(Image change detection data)
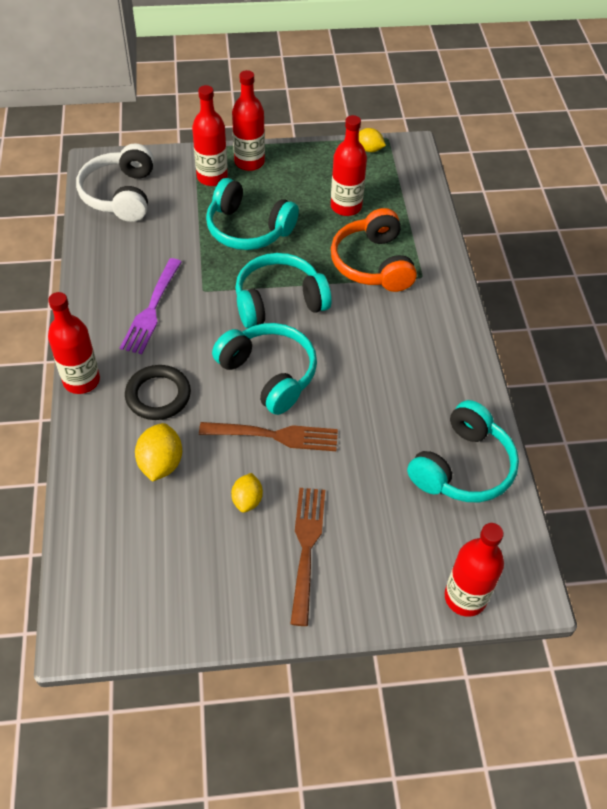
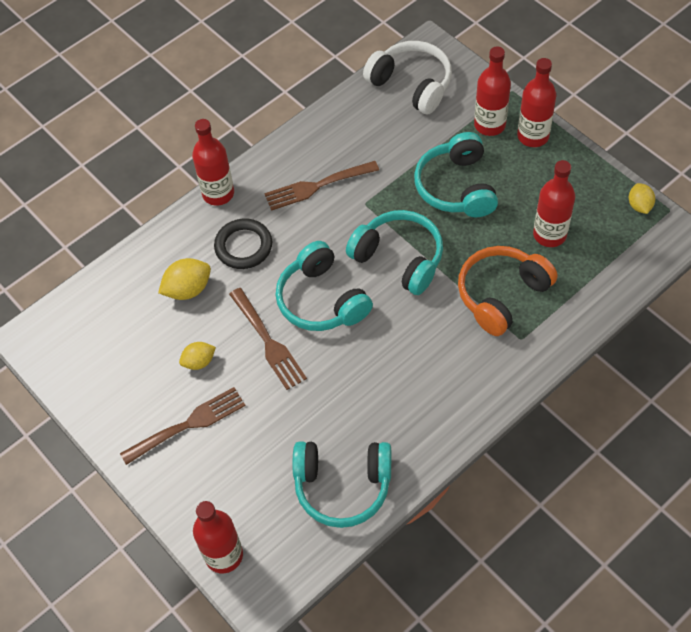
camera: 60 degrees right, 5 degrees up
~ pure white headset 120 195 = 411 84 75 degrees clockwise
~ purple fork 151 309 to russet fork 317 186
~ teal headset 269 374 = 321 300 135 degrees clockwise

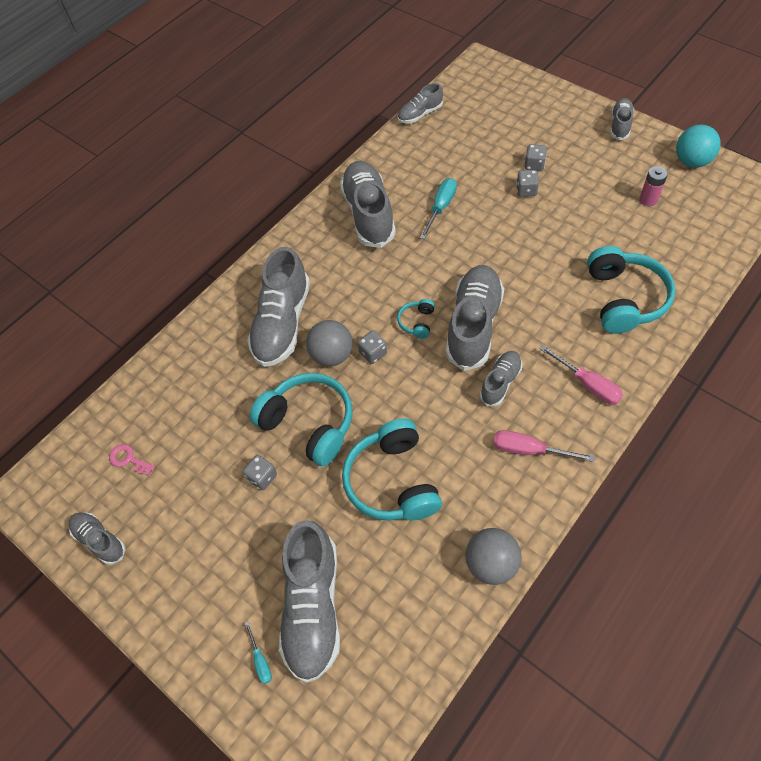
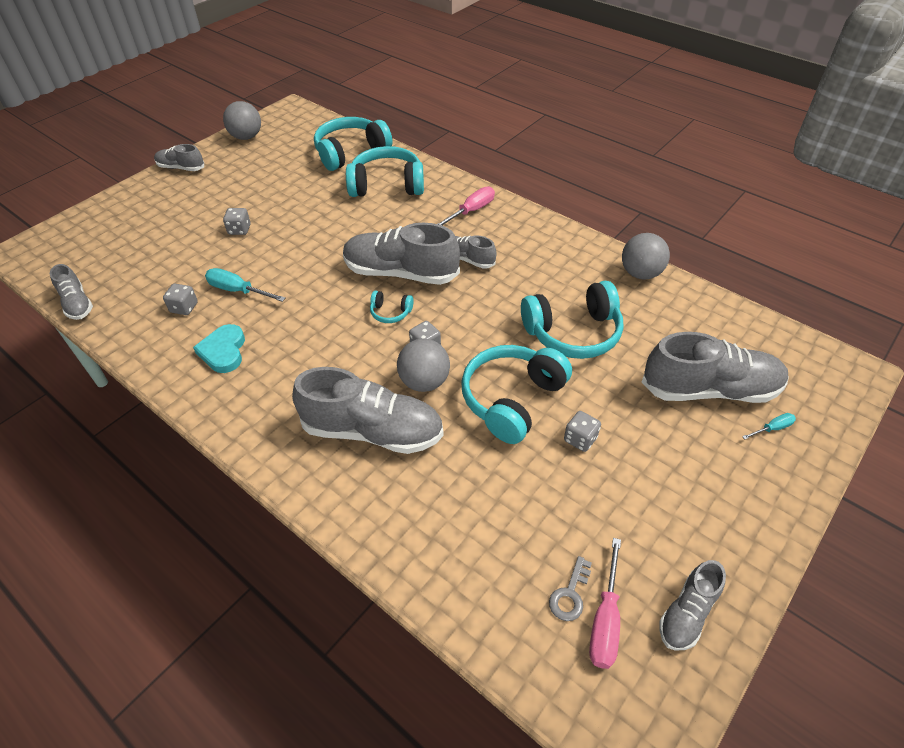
camera: 95 degrees left, 10 degrees down
~ pink door key 128 459 to ash-grey door key 570 594
~ ash-grey sneaker 368 214 to teal heart shape 223 351
~ pink hand screwdriver 529 450 to 605 620
~ ash-grey dice 534 165 to 184 308
- pink AA battery 648 199
~ teal sphere 691 161 to ash-grey sphere 246 137
+ teal headset 351 153

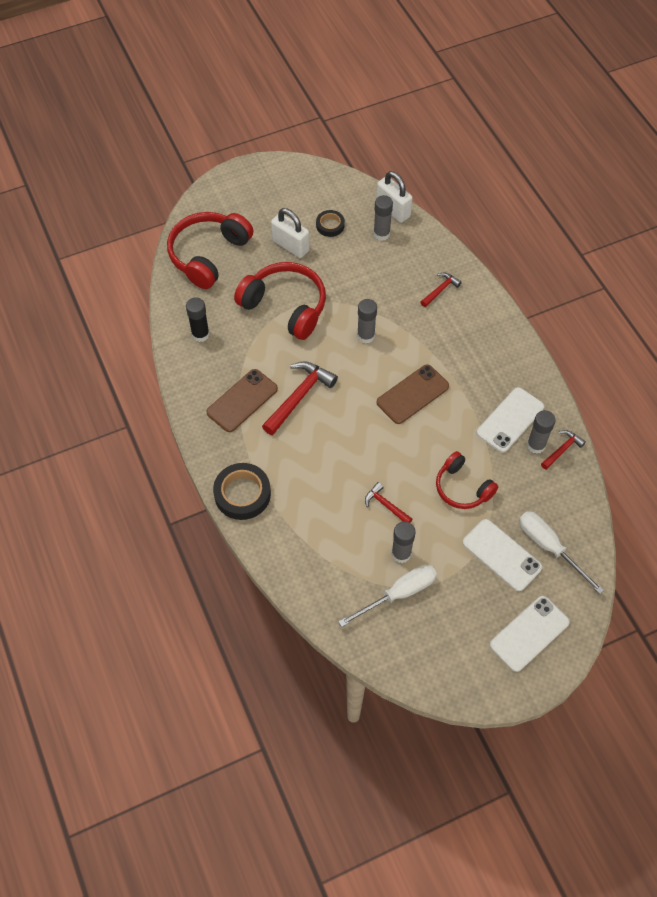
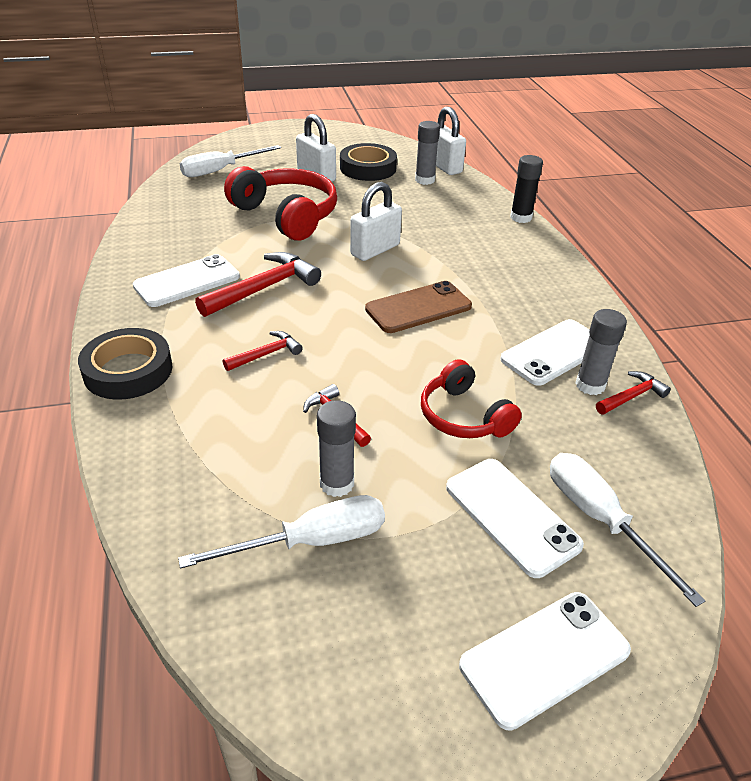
camera: 10 degrees right, 20 degrees down
~ red headset 208 255 to pure white hand screwdriver 220 170
~ black glue 200 334 to 521 217
~ russet smartphone 242 401 to pure white smartphone 187 281
~ black roll of tape 330 225 = 368 168 x1.71
~ ash-grey glue 366 336 to pure white small lock 375 250
~ red claw hammer 440 290 to 266 354

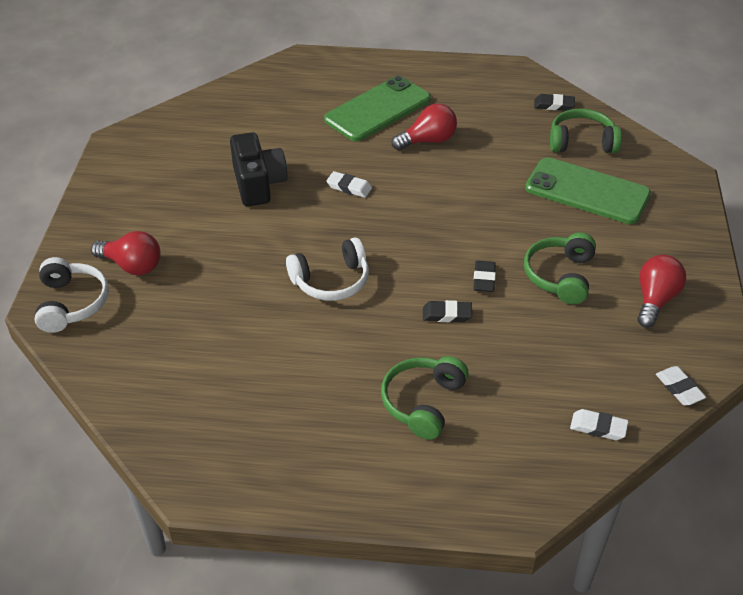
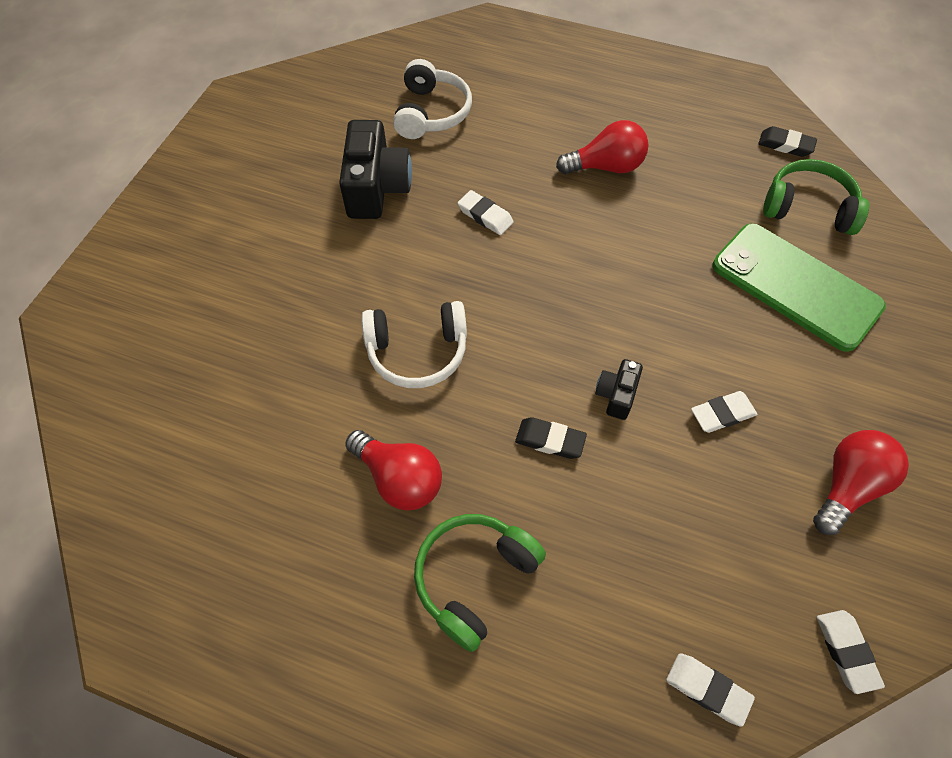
camera: 15 degrees right, 15 degrees up
~ pure white headset 71 303 to 431 113
~ red light bulb 132 266 to 399 478
- green smartphone 377 109
~ black gum eraser 484 279 to black photo camera 616 395
~ green headset 560 276 to pure white gum eraser 722 414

ABOUT THIS EXERCISE: Precisely those lines above that run from the line with "key 570 594" up to and including the line with "368 168 x1.71" are to be set down, with the pictures omitted.

RESPONSE TO THE TASK:
~ pink door key 128 459 to ash-grey door key 570 594
~ ash-grey sneaker 368 214 to teal heart shape 223 351
~ pink hand screwdriver 529 450 to 605 620
~ ash-grey dice 534 165 to 184 308
- pink AA battery 648 199
~ teal sphere 691 161 to ash-grey sphere 246 137
+ teal headset 351 153

camera: 10 degrees right, 20 degrees down
~ red headset 208 255 to pure white hand screwdriver 220 170
~ black glue 200 334 to 521 217
~ russet smartphone 242 401 to pure white smartphone 187 281
~ black roll of tape 330 225 = 368 168 x1.71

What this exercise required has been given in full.